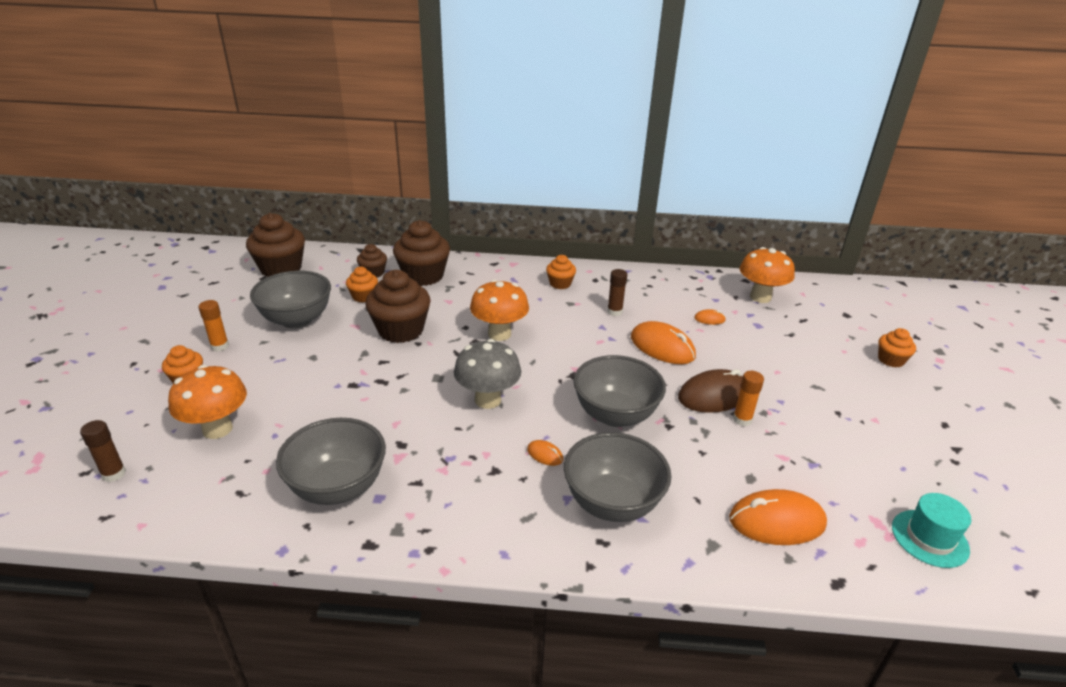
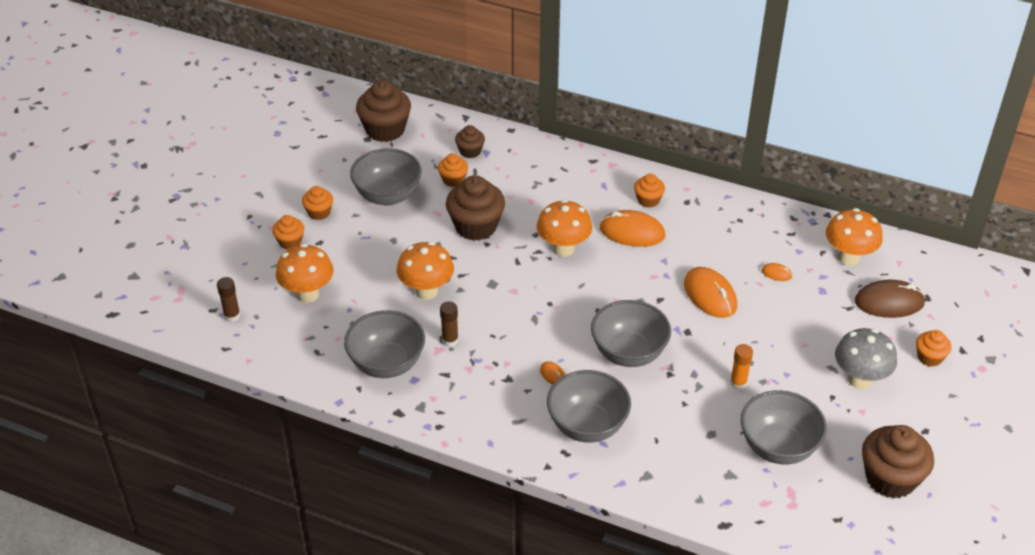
camera: 20 degrees right, 10 degrees up
orange glue stick [198,300,229,352] -> orange cupcake [302,186,333,220]
brown cupcake [393,220,450,286] -> brown cupcake moved to [862,425,934,499]
grey mushroom [454,339,521,409] -> grey mushroom moved to [835,328,897,389]
brown glue stick [607,269,627,316] -> brown glue stick moved to [440,301,459,347]
brown mouse [678,369,743,413] -> brown mouse moved to [855,280,925,318]
orange mouse [729,489,827,545] -> orange mouse moved to [600,210,665,247]
turquoise hat [892,493,971,568] -> none
none -> orange mushroom [397,242,454,300]
none -> grey bowl [741,390,827,465]

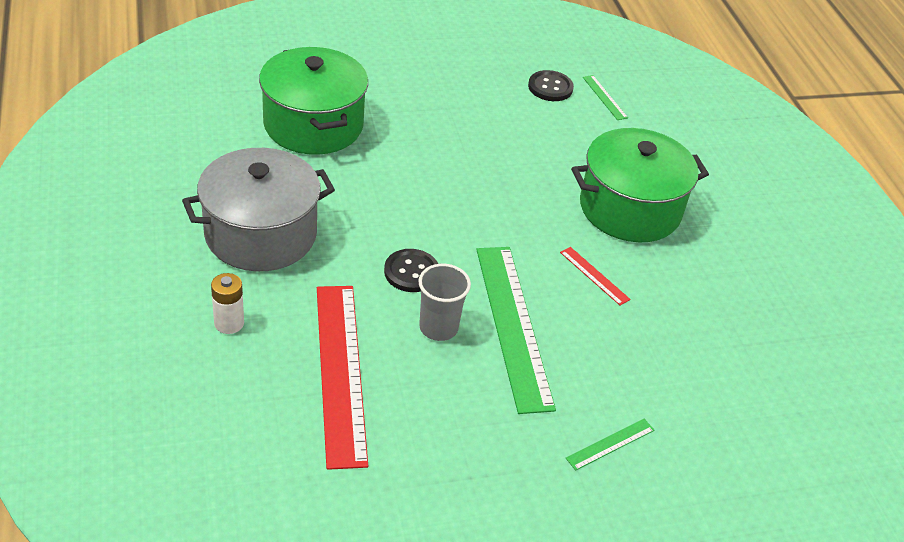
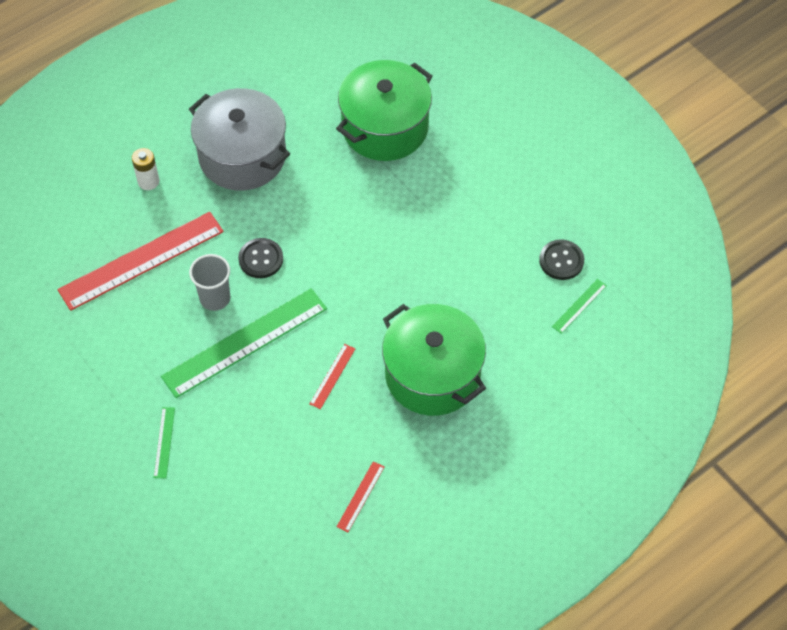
camera: 70 degrees right, 15 degrees up
green ruler [566,419,655,471] -> green ruler turned 60 degrees clockwise [153,407,175,478]
none -> red ruler [336,461,385,532]

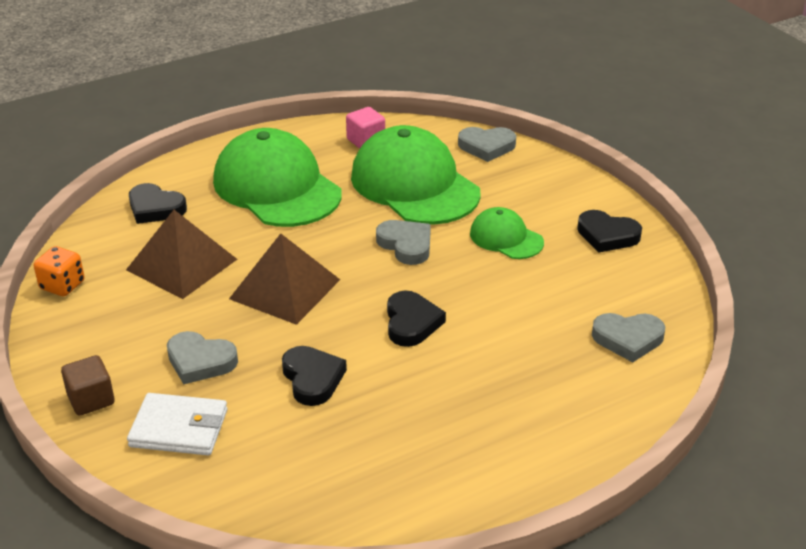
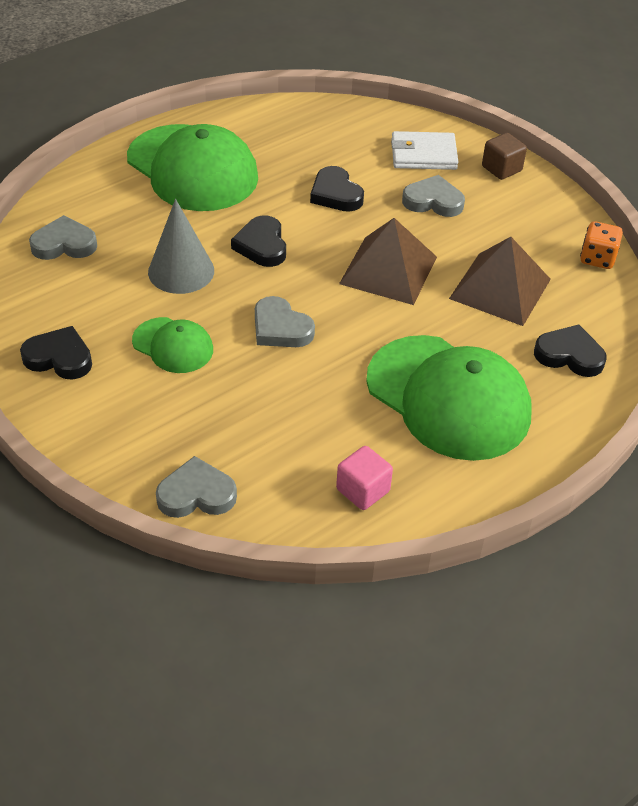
camera: 170 degrees right, 10 degrees up
green cap [351,125,481,225] -> green cap moved to [127,124,258,211]
none -> grey cone [148,199,214,294]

_ _ _

> _Required action_
Once the pictures are set aside, transcribe the remaining lines above exactly.

> _Result of the exercise_
camera: 20 degrees right, 10 degrees up
orange glue stick [198,300,229,352] -> orange cupcake [302,186,333,220]
brown cupcake [393,220,450,286] -> brown cupcake moved to [862,425,934,499]
grey mushroom [454,339,521,409] -> grey mushroom moved to [835,328,897,389]
brown glue stick [607,269,627,316] -> brown glue stick moved to [440,301,459,347]
brown mouse [678,369,743,413] -> brown mouse moved to [855,280,925,318]
orange mouse [729,489,827,545] -> orange mouse moved to [600,210,665,247]
turquoise hat [892,493,971,568] -> none
none -> orange mushroom [397,242,454,300]
none -> grey bowl [741,390,827,465]

camera: 70 degrees right, 15 degrees up
green ruler [566,419,655,471] -> green ruler turned 60 degrees clockwise [153,407,175,478]
none -> red ruler [336,461,385,532]

camera: 170 degrees right, 10 degrees up
green cap [351,125,481,225] -> green cap moved to [127,124,258,211]
none -> grey cone [148,199,214,294]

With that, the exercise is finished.